• [EXERCISE] Retype only what runs from the first line of the records to the line with "The golden candle", inclusive, and no pictures.

• [DATA]
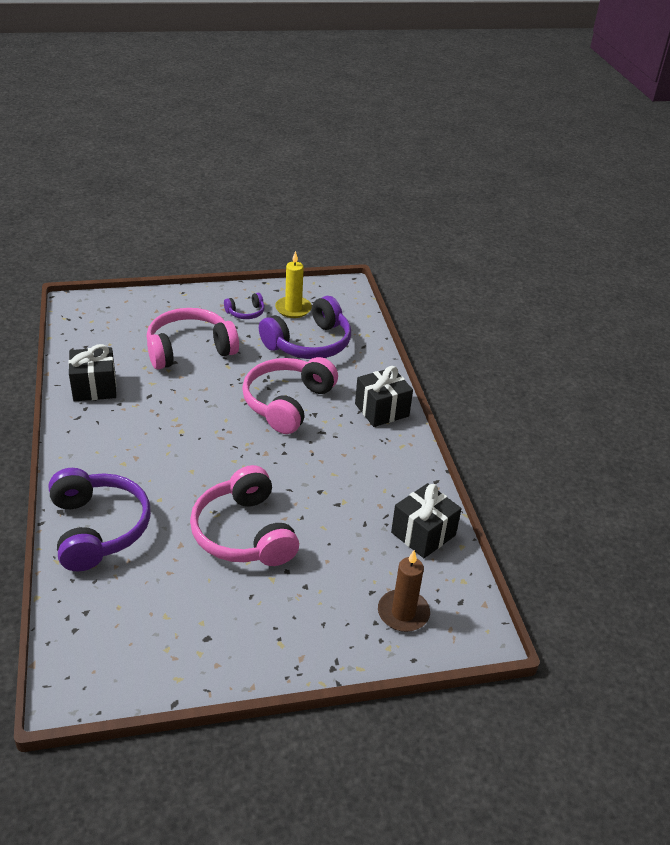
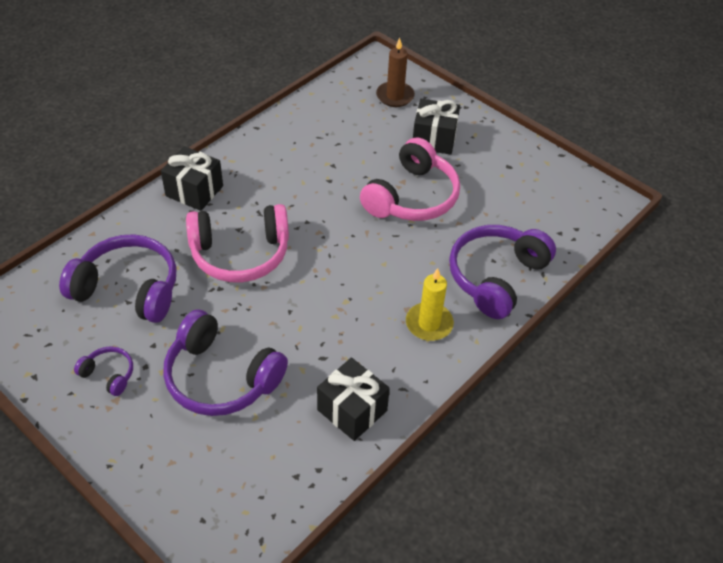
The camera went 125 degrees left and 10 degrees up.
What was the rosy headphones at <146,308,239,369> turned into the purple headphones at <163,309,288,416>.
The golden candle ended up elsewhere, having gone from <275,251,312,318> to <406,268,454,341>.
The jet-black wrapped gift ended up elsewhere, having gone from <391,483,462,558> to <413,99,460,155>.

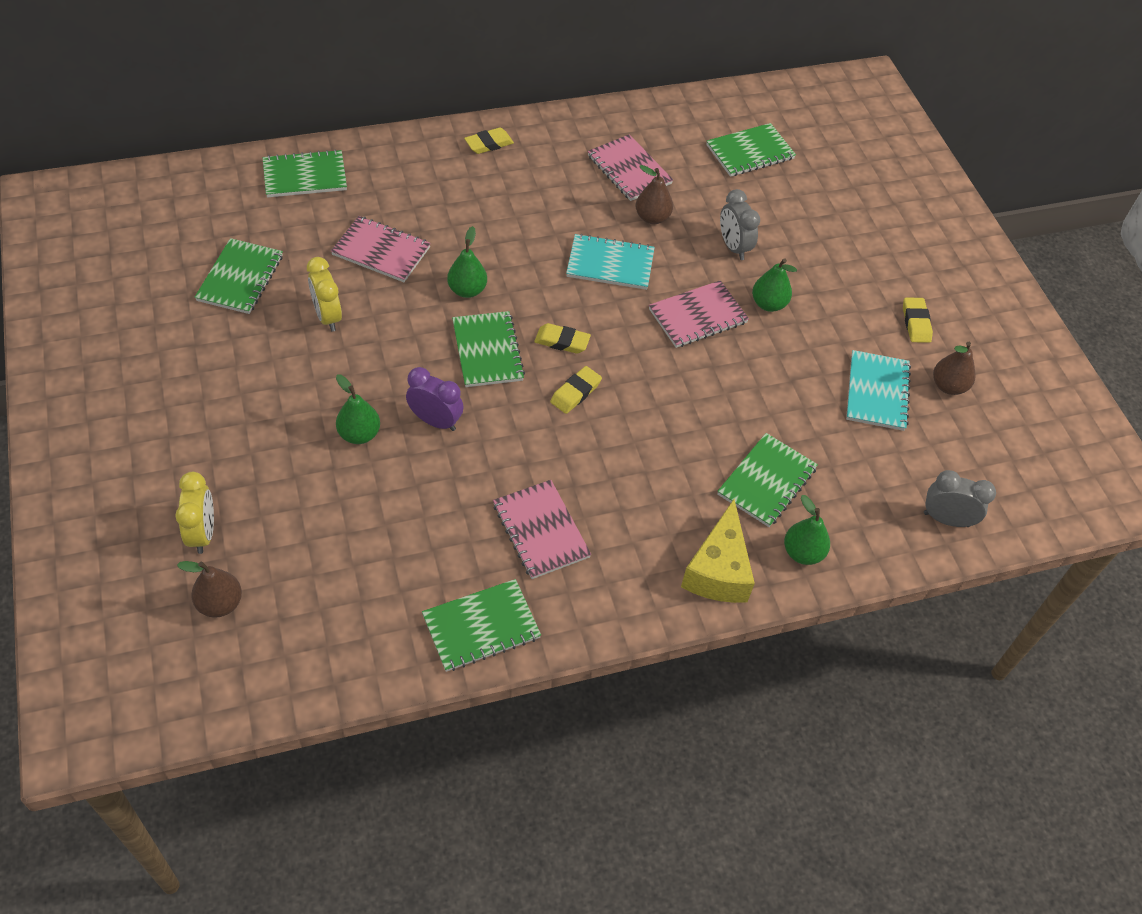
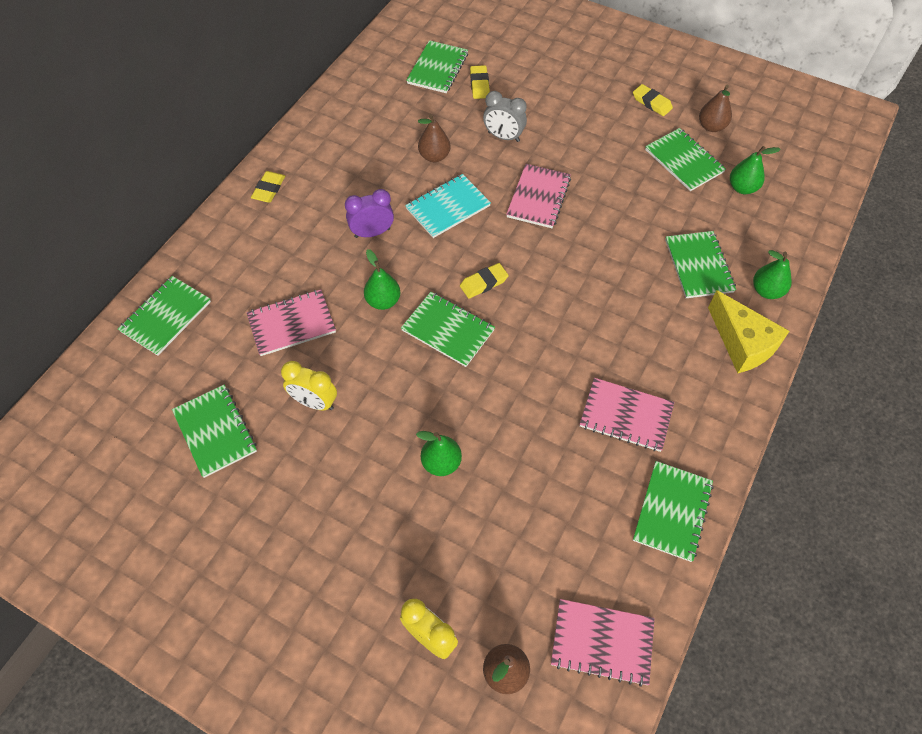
The camera went 40 degrees left and 5 degrees up.
The purple alarm clock ended up elsewhere, having gone from <406,367,464,431> to <345,189,394,238>.
The golden eraser ended up elsewhere, having gone from <550,366,602,414> to <470,65,490,99>.
The rosy notepad ended up elsewhere, having gone from <588,134,673,201> to <551,599,655,687>.
What was the turquoise notepad at <846,350,911,431> turned into the green notepad at <645,128,726,191>.
The green toy pear ended up elsewhere, having gone from <752,258,797,312> to <730,146,781,194>.
The second view lost the grey alarm clock at <924,470,996,527>.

• [EXERCISE RESPONSE]
The camera went 125 degrees left and 10 degrees up.
What was the rosy headphones at <146,308,239,369> turned into the purple headphones at <163,309,288,416>.
The golden candle ended up elsewhere, having gone from <275,251,312,318> to <406,268,454,341>.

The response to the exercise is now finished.